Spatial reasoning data
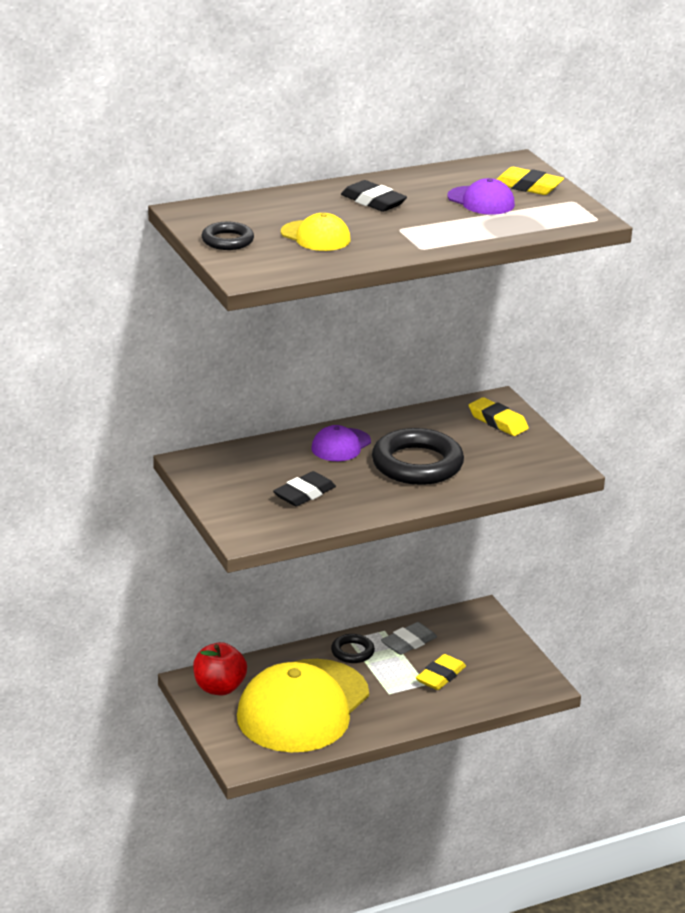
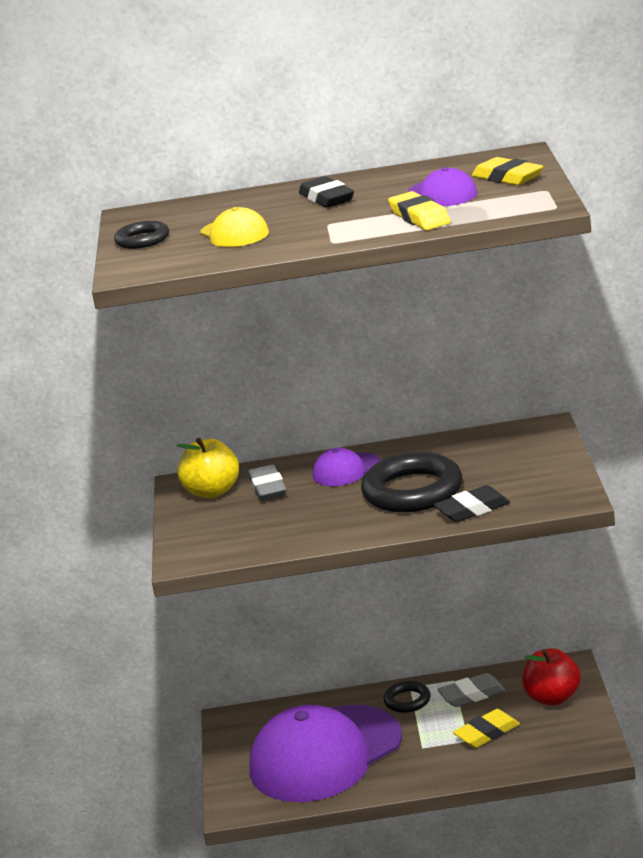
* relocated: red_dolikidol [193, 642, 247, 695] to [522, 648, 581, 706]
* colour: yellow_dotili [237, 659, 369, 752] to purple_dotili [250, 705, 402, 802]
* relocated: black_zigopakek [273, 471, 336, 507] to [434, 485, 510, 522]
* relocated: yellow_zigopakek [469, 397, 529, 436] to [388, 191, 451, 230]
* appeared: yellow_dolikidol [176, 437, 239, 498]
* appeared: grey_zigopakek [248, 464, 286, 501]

**WHAT IS BEING ASKED**
What you return must match the data above exactly, with no images included.

**TASK OUTPUT**
* relocated: red_dolikidol [193, 642, 247, 695] to [522, 648, 581, 706]
* colour: yellow_dotili [237, 659, 369, 752] to purple_dotili [250, 705, 402, 802]
* relocated: black_zigopakek [273, 471, 336, 507] to [434, 485, 510, 522]
* relocated: yellow_zigopakek [469, 397, 529, 436] to [388, 191, 451, 230]
* appeared: yellow_dolikidol [176, 437, 239, 498]
* appeared: grey_zigopakek [248, 464, 286, 501]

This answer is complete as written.